### What you should do
Exactly as they appear below, repeat the lines from the one with "brown cupcake: 3 -> 6" through the one with "white duck: 5 -> 2", and no others.

### Records shown
[Start of Attachment]

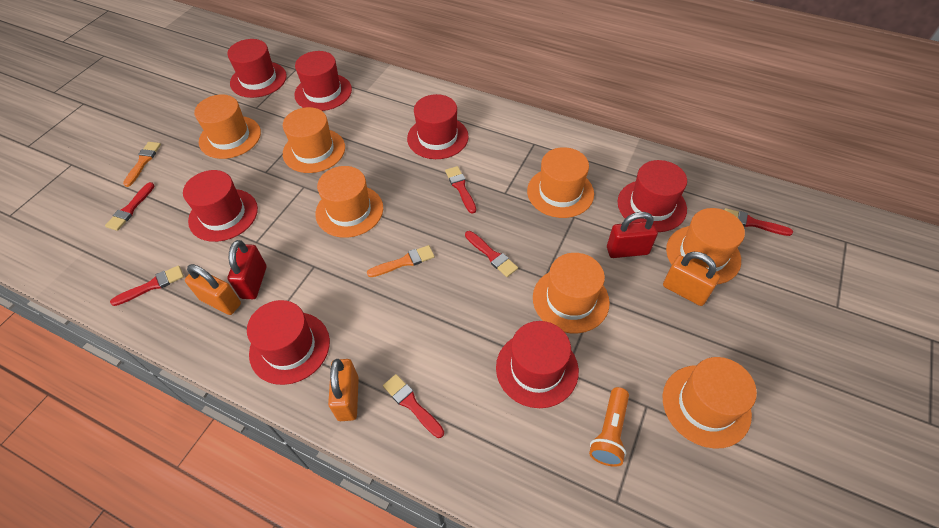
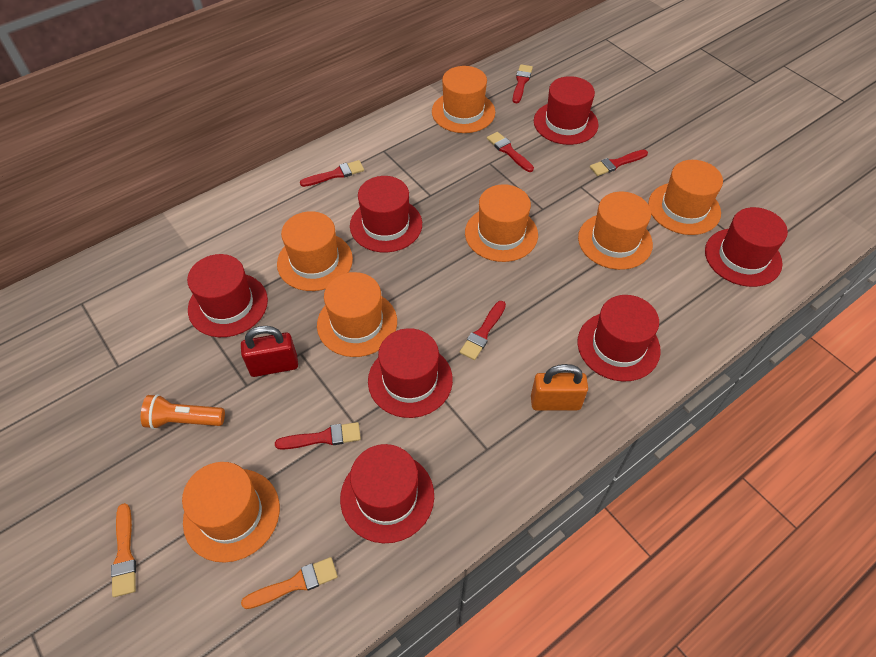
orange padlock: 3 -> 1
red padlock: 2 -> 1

[End of Attachment]
[Start of Attachment]

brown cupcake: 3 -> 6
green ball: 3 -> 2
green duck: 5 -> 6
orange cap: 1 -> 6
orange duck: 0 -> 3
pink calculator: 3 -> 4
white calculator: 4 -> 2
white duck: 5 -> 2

[End of Attachment]

### Exercise solution
brown cupcake: 3 -> 6
green ball: 3 -> 2
green duck: 5 -> 6
orange cap: 1 -> 6
orange duck: 0 -> 3
pink calculator: 3 -> 4
white calculator: 4 -> 2
white duck: 5 -> 2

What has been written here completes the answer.